* _Aim of the task_: Write out, word for word, the part of the records that begins with the line containing "Answer: (C)" and runs through the final line of the records, including both of those lines.

* _Collected data entries_:
====
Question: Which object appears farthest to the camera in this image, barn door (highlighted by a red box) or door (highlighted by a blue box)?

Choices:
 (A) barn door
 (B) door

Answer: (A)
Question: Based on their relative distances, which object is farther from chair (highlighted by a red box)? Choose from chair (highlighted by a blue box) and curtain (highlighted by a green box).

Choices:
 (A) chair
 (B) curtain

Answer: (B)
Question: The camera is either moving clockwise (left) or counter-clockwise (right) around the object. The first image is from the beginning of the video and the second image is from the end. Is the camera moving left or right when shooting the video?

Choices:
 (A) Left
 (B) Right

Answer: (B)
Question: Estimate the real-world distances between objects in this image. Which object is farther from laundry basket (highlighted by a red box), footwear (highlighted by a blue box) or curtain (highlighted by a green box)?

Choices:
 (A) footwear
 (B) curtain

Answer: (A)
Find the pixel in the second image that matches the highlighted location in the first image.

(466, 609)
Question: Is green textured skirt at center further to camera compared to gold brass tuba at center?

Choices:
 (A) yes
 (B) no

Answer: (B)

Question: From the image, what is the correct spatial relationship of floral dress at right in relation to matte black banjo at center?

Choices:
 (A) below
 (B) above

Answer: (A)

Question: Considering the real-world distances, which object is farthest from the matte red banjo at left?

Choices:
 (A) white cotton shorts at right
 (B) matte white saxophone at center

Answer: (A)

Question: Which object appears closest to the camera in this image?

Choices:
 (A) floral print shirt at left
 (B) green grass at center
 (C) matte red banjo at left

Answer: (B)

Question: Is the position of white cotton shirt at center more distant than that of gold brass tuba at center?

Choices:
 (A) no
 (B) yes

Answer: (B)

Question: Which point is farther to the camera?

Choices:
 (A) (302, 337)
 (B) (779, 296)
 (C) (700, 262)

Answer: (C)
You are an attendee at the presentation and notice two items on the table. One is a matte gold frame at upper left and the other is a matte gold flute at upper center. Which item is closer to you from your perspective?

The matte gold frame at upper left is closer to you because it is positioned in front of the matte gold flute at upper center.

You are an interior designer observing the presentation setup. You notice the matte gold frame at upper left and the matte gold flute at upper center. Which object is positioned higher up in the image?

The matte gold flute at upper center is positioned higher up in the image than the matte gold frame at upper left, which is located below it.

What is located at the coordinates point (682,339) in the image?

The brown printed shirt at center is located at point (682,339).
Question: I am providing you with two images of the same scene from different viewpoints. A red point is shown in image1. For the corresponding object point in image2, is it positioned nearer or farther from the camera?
====
* _Exercise answer_:
Answer: (C)
You are an attendee at the presentation and notice two items on the table. One is a matte gold frame at upper left and the other is a matte gold flute at upper center. Which item is closer to you from your perspective?

The matte gold frame at upper left is closer to you because it is positioned in front of the matte gold flute at upper center.

You are an interior designer observing the presentation setup. You notice the matte gold frame at upper left and the matte gold flute at upper center. Which object is positioned higher up in the image?

The matte gold flute at upper center is positioned higher up in the image than the matte gold frame at upper left, which is located below it.

What is located at the coordinates point (682,339) in the image?

The brown printed shirt at center is located at point (682,339).
Question: I am providing you with two images of the same scene from different viewpoints. A red point is shown in image1. For the corresponding object point in image2, is it positioned nearer or farther from the camera?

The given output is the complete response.